Render each line of the listing below as one numbered list, omitting blank lines and leaving out the pictures.
## Begin
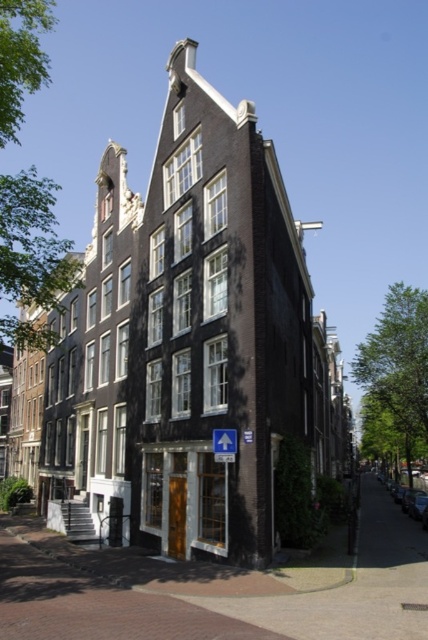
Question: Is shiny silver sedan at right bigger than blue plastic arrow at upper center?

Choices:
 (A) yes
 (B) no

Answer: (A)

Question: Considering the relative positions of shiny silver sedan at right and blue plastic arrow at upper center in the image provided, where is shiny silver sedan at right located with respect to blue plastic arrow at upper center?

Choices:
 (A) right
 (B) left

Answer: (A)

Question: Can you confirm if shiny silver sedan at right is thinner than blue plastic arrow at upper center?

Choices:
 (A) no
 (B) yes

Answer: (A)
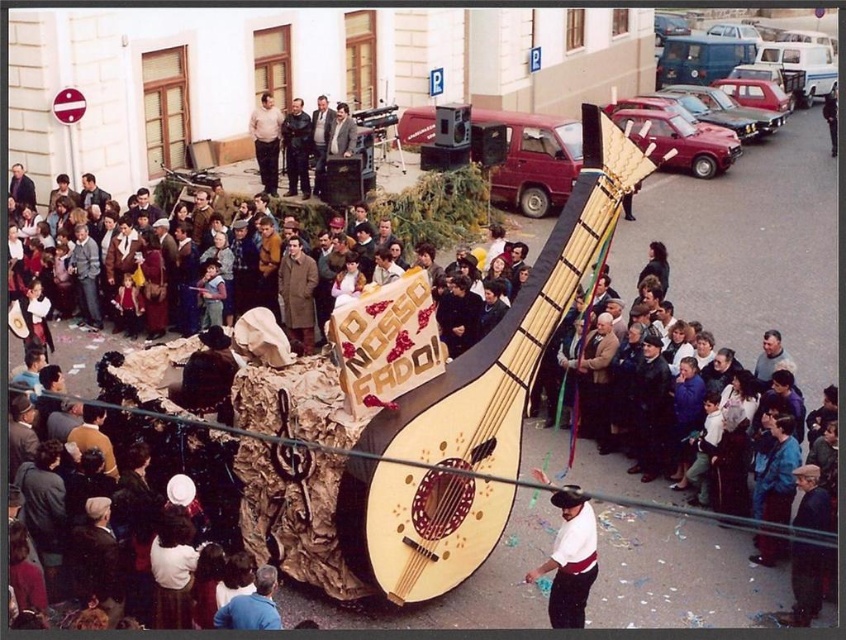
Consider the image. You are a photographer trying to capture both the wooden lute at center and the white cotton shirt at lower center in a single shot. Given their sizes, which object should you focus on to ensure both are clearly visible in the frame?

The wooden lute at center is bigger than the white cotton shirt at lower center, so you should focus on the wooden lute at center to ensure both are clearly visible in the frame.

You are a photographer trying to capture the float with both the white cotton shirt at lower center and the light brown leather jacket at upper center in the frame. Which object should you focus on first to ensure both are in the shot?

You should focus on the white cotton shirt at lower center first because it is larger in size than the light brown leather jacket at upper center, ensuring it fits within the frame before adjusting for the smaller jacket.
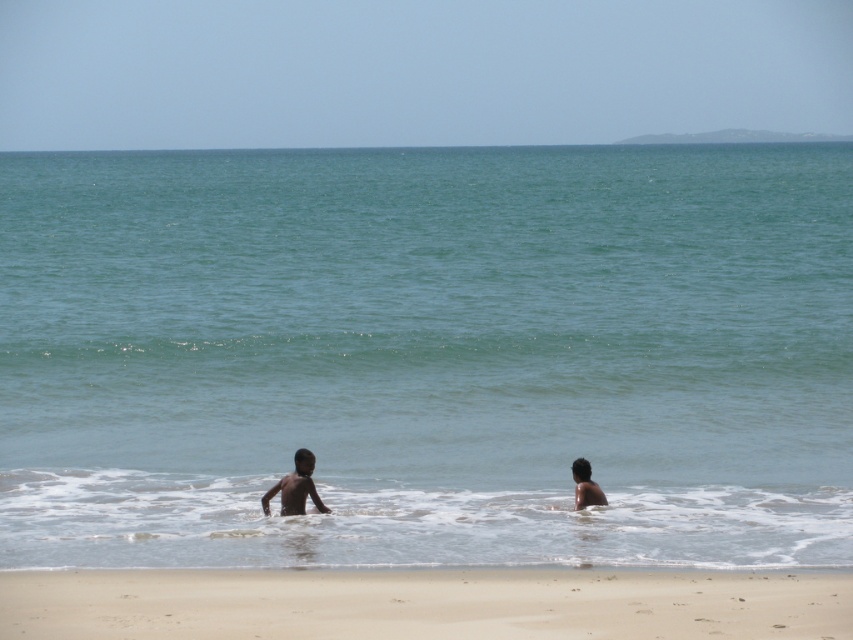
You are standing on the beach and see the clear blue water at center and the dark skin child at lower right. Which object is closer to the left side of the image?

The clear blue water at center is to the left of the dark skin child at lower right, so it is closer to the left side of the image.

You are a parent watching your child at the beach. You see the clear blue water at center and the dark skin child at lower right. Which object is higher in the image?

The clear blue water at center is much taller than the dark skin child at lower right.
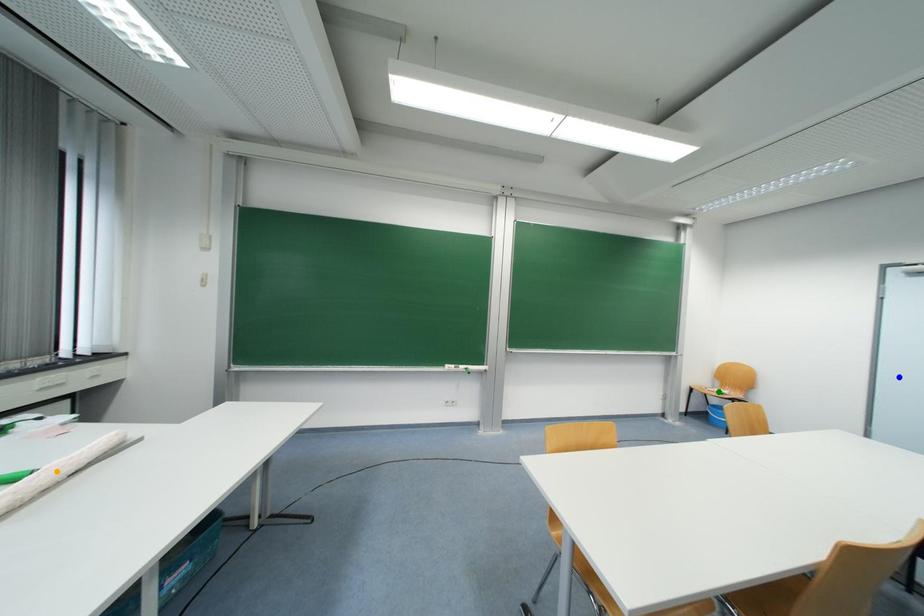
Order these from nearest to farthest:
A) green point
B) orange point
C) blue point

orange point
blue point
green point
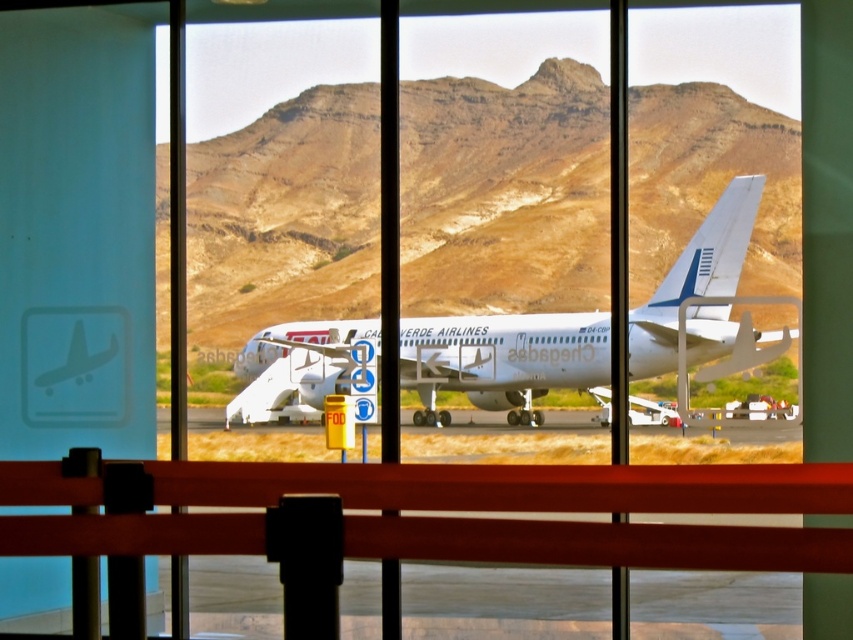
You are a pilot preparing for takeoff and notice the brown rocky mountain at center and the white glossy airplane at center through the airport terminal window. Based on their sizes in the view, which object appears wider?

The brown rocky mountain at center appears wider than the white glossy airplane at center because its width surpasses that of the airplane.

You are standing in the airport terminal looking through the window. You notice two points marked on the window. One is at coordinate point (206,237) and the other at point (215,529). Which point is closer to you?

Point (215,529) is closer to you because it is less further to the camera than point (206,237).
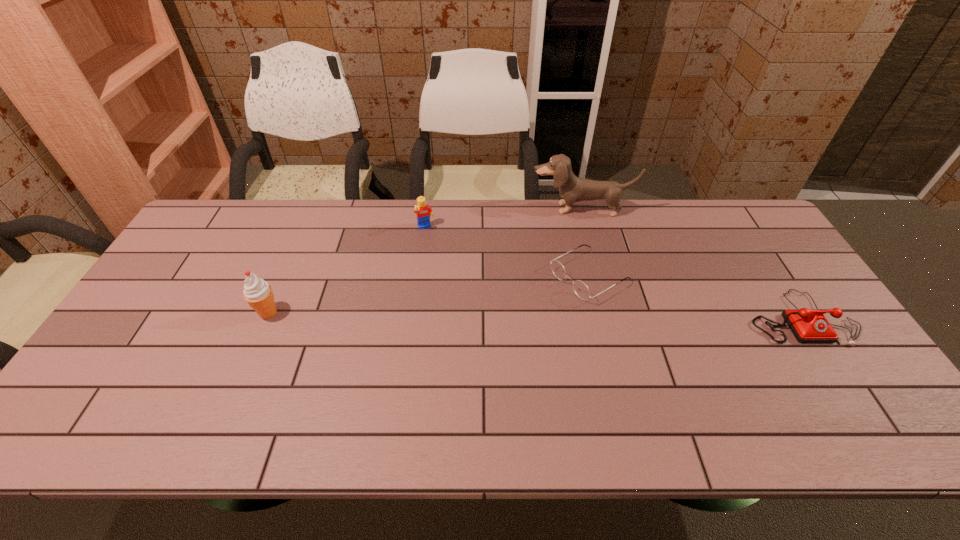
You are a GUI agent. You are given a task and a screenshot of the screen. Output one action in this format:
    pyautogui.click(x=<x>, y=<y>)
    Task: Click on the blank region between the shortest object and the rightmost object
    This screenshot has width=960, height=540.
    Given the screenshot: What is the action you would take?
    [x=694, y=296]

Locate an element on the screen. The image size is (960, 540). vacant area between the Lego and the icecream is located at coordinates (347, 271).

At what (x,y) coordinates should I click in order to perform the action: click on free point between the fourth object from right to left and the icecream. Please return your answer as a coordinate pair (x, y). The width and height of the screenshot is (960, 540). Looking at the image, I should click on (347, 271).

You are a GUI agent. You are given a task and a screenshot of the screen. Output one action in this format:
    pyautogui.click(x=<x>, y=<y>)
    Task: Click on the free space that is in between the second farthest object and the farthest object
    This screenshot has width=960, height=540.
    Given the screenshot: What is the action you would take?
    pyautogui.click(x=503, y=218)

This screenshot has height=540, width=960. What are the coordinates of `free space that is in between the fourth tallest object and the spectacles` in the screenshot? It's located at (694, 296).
## End
Task response:
1. Question: Is shiny silver sedan at right bigger than blue plastic arrow at upper center?
2. Choices:
3.  (A) yes
4.  (B) no
5. Answer: (A)
6. Question: Considering the relative positions of shiny silver sedan at right and blue plastic arrow at upper center in the image provided, where is shiny silver sedan at right located with respect to blue plastic arrow at upper center?
7. Choices:
8.  (A) right
9.  (B) left
10. Answer: (A)
11. Question: Can you confirm if shiny silver sedan at right is thinner than blue plastic arrow at upper center?
12. Choices:
13.  (A) no
14.  (B) yes
15. Answer: (A)
16. Consider the image. You are a photographer trying to capture both the wooden lute at center and the white cotton shirt at lower center in a single shot. Given their sizes, which object should you focus on to ensure both are clearly visible in the frame?
17. The wooden lute at center is bigger than the white cotton shirt at lower center, so you should focus on the wooden lute at center to ensure both are clearly visible in the frame.
18. You are a photographer trying to capture the float with both the white cotton shirt at lower center and the light brown leather jacket at upper center in the frame. Which object should you focus on first to ensure both are in the shot?
19. You should focus on the white cotton shirt at lower center first because it is larger in size than the light brown leather jacket at upper center, ensuring it fits within the frame before adjusting for the smaller jacket.
20. You are standing on the beach and see the clear blue water at center and the dark skin child at lower right. Which object is closer to the left side of the image?
21. The clear blue water at center is to the left of the dark skin child at lower right, so it is closer to the left side of the image.
22. You are a parent watching your child at the beach. You see the clear blue water at center and the dark skin child at lower right. Which object is higher in the image?
23. The clear blue water at center is much taller than the dark skin child at lower right.
24. Order these from nearest to farthest:
25. A) green point
26. B) orange point
27. C) blue point
28. orange point
29. blue point
30. green point
31. You are a pilot preparing for takeoff and notice the brown rocky mountain at center and the white glossy airplane at center through the airport terminal window. Based on their sizes in the view, which object appears wider?
32. The brown rocky mountain at center appears wider than the white glossy airplane at center because its width surpasses that of the airplane.
33. You are standing in the airport terminal looking through the window. You notice two points marked on the window. One is at coordinate point (206,237) and the other at point (215,529). Which point is closer to you?
34. Point (215,529) is closer to you because it is less further to the camera than point (206,237).
35. You are a GUI agent. You are given a task and a screenshot of the screen. Output one action in this format:
36.     pyautogui.click(x=<x>, y=<y>)
37.     Task: Click on the blank region between the shortest object and the rightmost object
38.     This screenshot has width=960, height=540.
39.     Given the screenshot: What is the action you would take?
40.     [x=694, y=296]
41. Locate an element on the screen. The image size is (960, 540). vacant area between the Lego and the icecream is located at coordinates (347, 271).
42. At what (x,y) coordinates should I click in order to perform the action: click on free point between the fourth object from right to left and the icecream. Please return your answer as a coordinate pair (x, y). The width and height of the screenshot is (960, 540). Looking at the image, I should click on (347, 271).
43. You are a GUI agent. You are given a task and a screenshot of the screen. Output one action in this format:
44.     pyautogui.click(x=<x>, y=<y>)
45.     Task: Click on the free space that is in between the second farthest object and the farthest object
46.     This screenshot has width=960, height=540.
47.     Given the screenshot: What is the action you would take?
48.     pyautogui.click(x=503, y=218)
49. This screenshot has height=540, width=960. What are the coordinates of `free space that is in between the fourth tallest object and the spectacles` in the screenshot? It's located at (694, 296).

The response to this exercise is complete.